══ INPUT DATA ══
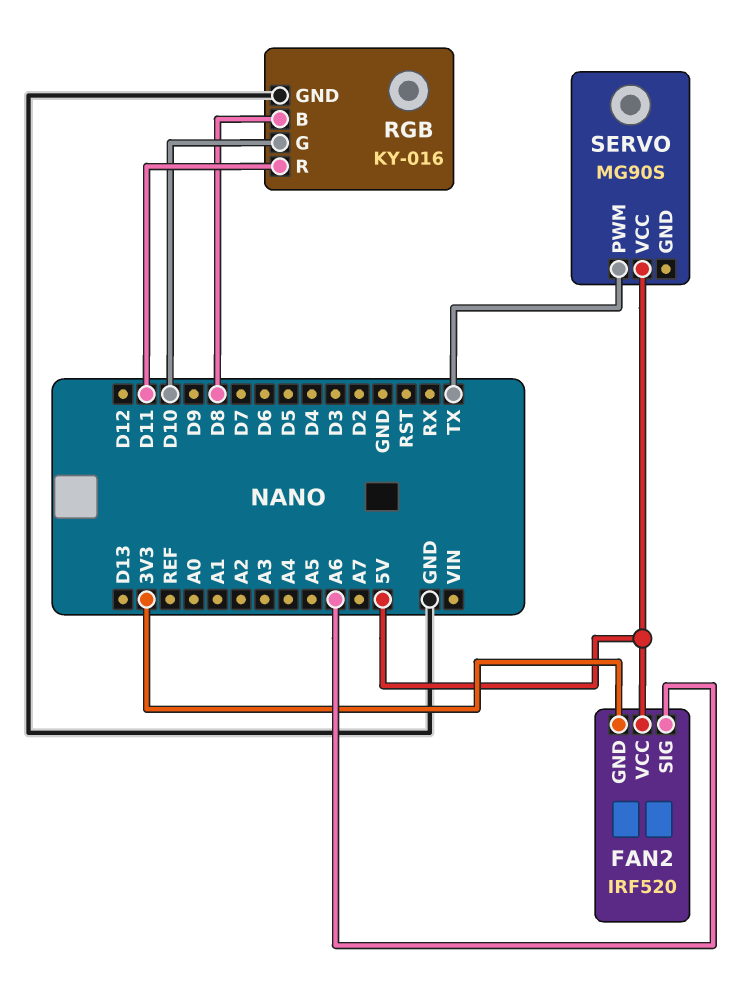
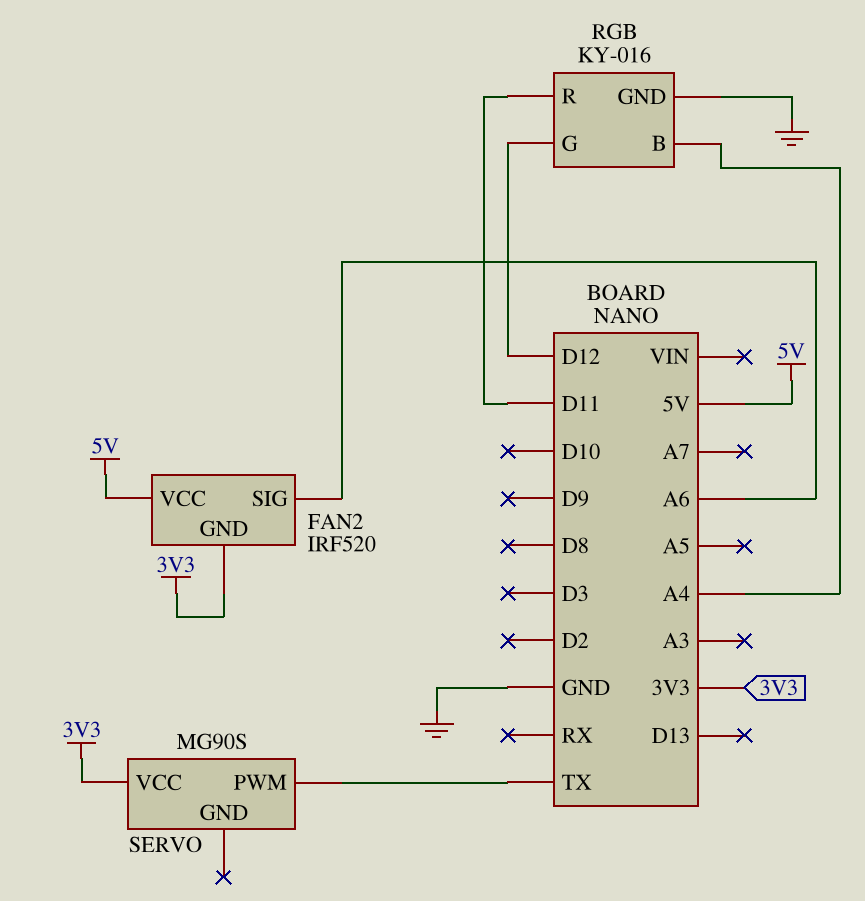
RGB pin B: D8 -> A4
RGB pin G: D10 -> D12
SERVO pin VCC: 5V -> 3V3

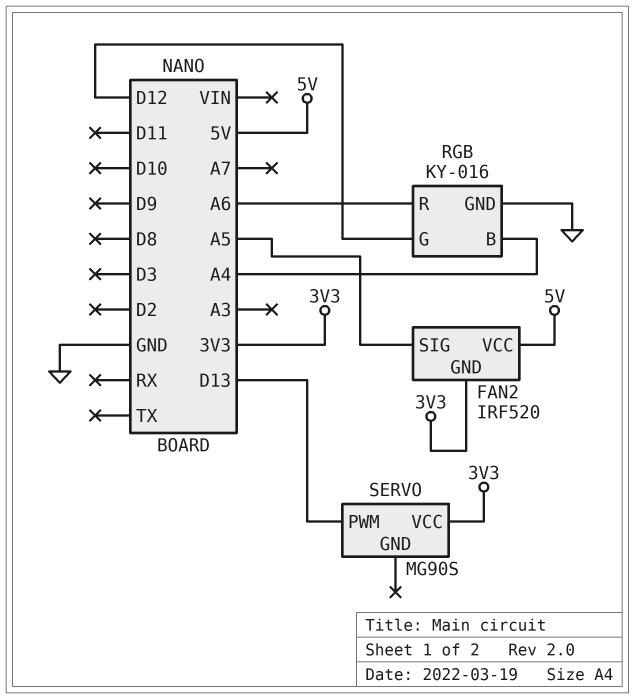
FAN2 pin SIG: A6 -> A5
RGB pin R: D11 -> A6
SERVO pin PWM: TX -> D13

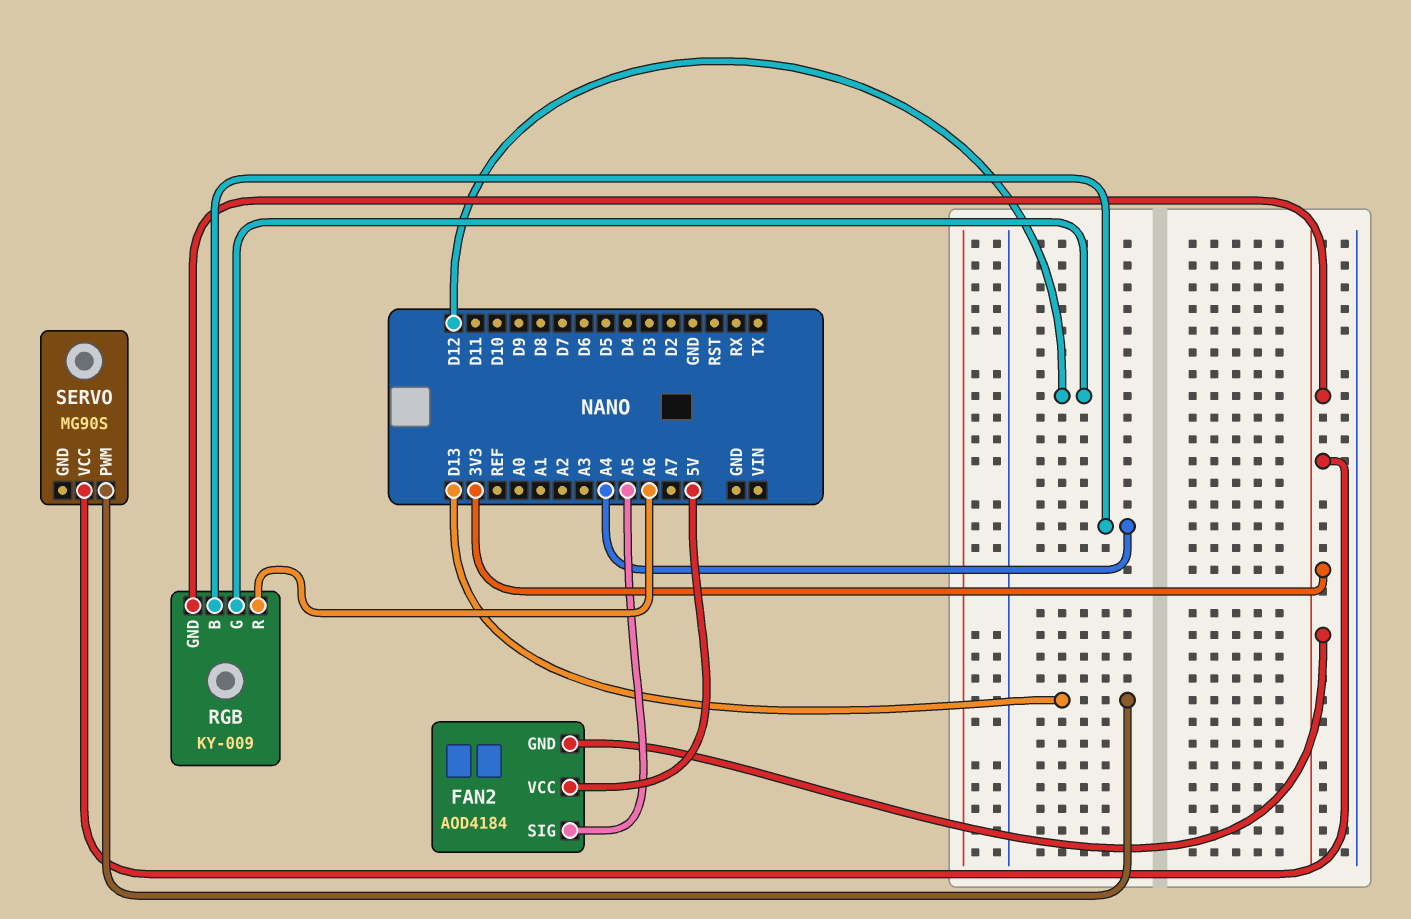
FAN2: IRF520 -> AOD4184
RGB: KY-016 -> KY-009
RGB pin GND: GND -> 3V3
═══
══ INPUT DATA ══
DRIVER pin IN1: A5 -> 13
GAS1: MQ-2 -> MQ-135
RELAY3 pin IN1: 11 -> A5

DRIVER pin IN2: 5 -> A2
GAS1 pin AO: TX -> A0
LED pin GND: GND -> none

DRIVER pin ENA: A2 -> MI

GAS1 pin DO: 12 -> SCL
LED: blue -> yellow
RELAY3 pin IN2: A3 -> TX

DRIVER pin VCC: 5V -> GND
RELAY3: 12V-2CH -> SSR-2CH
═══
### WORK ITEM
Every line of the records above where the string "SERVO" is found should be copied.

### TASK ANSWER
SERVO pin VCC: 5V -> 3V3
SERVO pin PWM: TX -> D13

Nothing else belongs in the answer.